▶ _Work to be completed_
In the records below, begin at the line that has "orange hat: 2 -> 3" and stop after the line that has "white shoe: 0 -> 1"; quote those lines verbatim and nothing more.

-- Information shown follows --

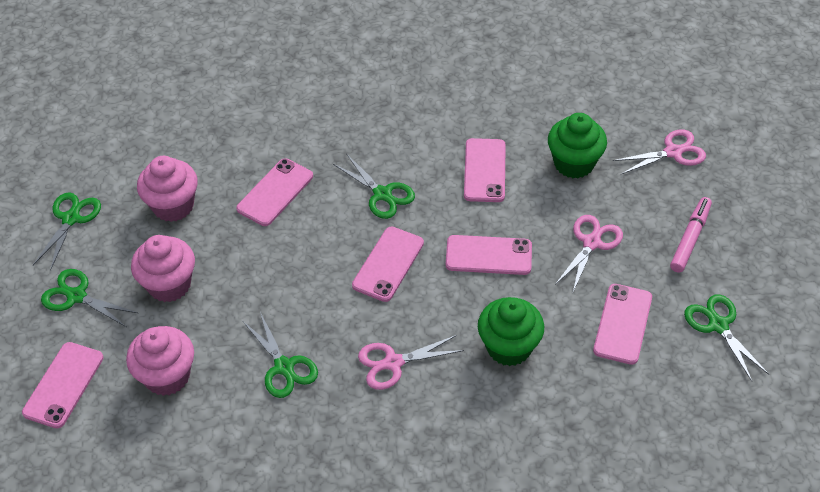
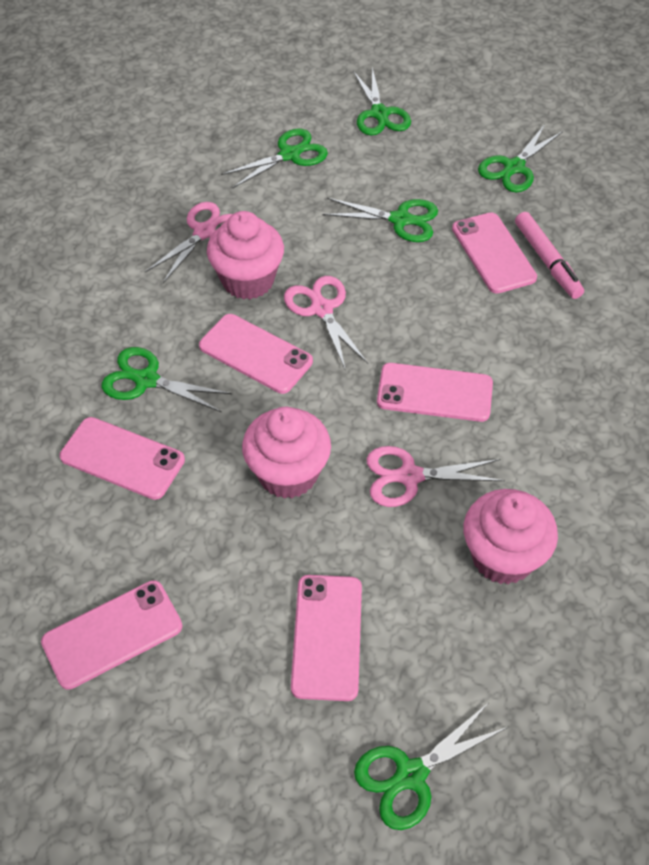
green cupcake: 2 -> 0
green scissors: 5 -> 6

-- Information shown concluded --
-- Information shown follows --

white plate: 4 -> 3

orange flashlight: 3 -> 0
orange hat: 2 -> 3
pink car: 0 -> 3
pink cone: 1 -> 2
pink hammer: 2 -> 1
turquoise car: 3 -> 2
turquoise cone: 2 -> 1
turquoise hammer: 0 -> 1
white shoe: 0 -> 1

-- Information shown concluded --

▶ _Task answer_
orange hat: 2 -> 3
pink car: 0 -> 3
pink cone: 1 -> 2
pink hammer: 2 -> 1
turquoise car: 3 -> 2
turquoise cone: 2 -> 1
turquoise hammer: 0 -> 1
white shoe: 0 -> 1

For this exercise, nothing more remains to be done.